# Task description
When you reach the line with "cyan 1x3 brick" in the listing below, transcribe it and each line after it up to and including the line with "blue 1x1 brick [152,331,245,451]", exactly and with nothing else.

# Provided material

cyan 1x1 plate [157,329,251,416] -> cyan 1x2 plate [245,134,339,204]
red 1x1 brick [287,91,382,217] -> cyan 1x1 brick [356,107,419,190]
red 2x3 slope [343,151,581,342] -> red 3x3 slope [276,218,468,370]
---
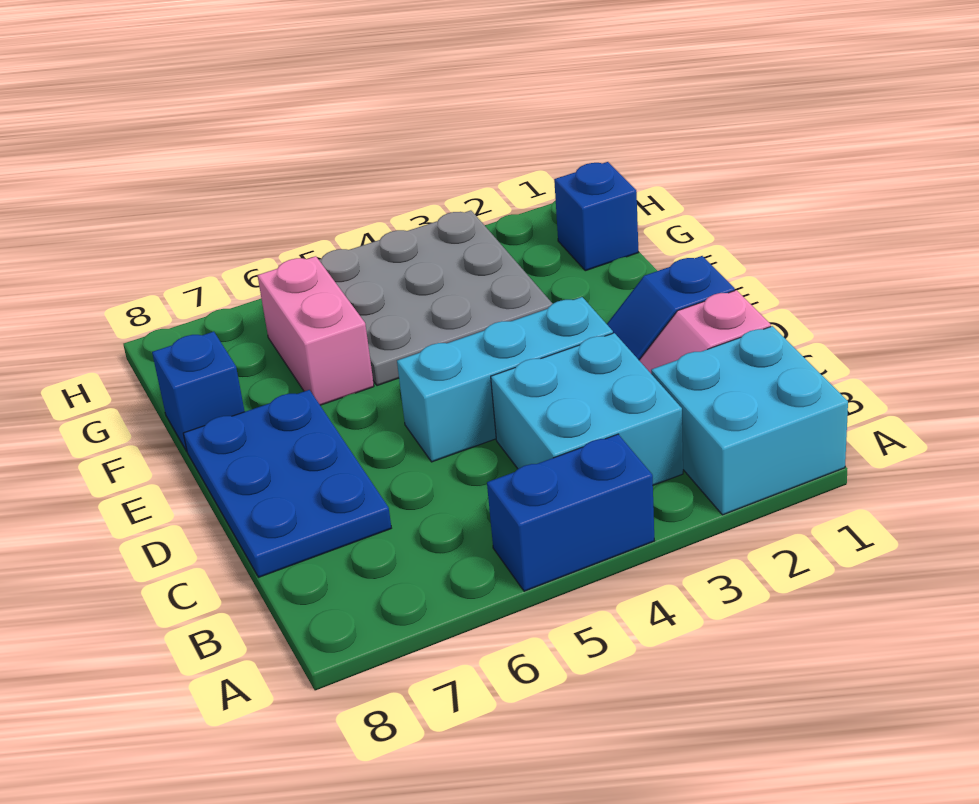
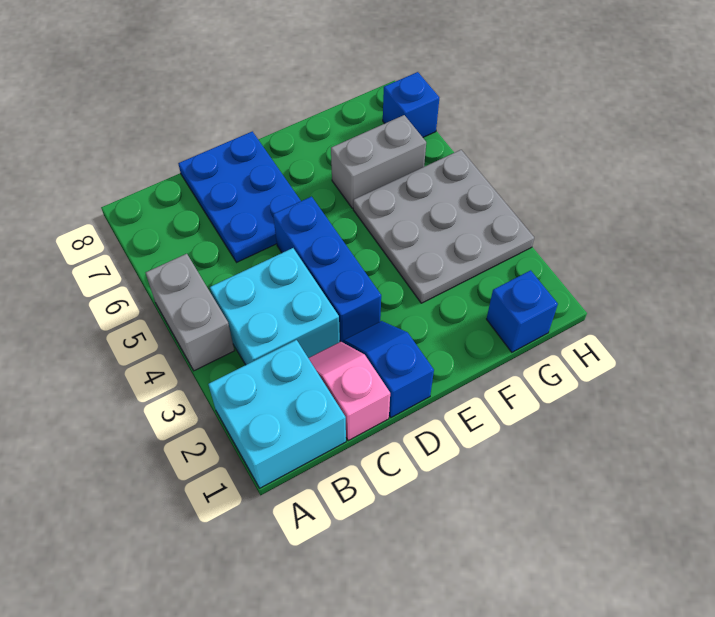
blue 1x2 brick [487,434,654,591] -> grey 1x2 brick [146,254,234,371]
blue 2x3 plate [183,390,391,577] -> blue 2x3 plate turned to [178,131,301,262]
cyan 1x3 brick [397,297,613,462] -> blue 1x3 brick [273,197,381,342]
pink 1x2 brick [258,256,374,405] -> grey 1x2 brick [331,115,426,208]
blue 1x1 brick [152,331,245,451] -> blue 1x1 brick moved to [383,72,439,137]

# Response to the exercise
cyan 1x3 brick [397,297,613,462] -> blue 1x3 brick [273,197,381,342]
pink 1x2 brick [258,256,374,405] -> grey 1x2 brick [331,115,426,208]
blue 1x1 brick [152,331,245,451] -> blue 1x1 brick moved to [383,72,439,137]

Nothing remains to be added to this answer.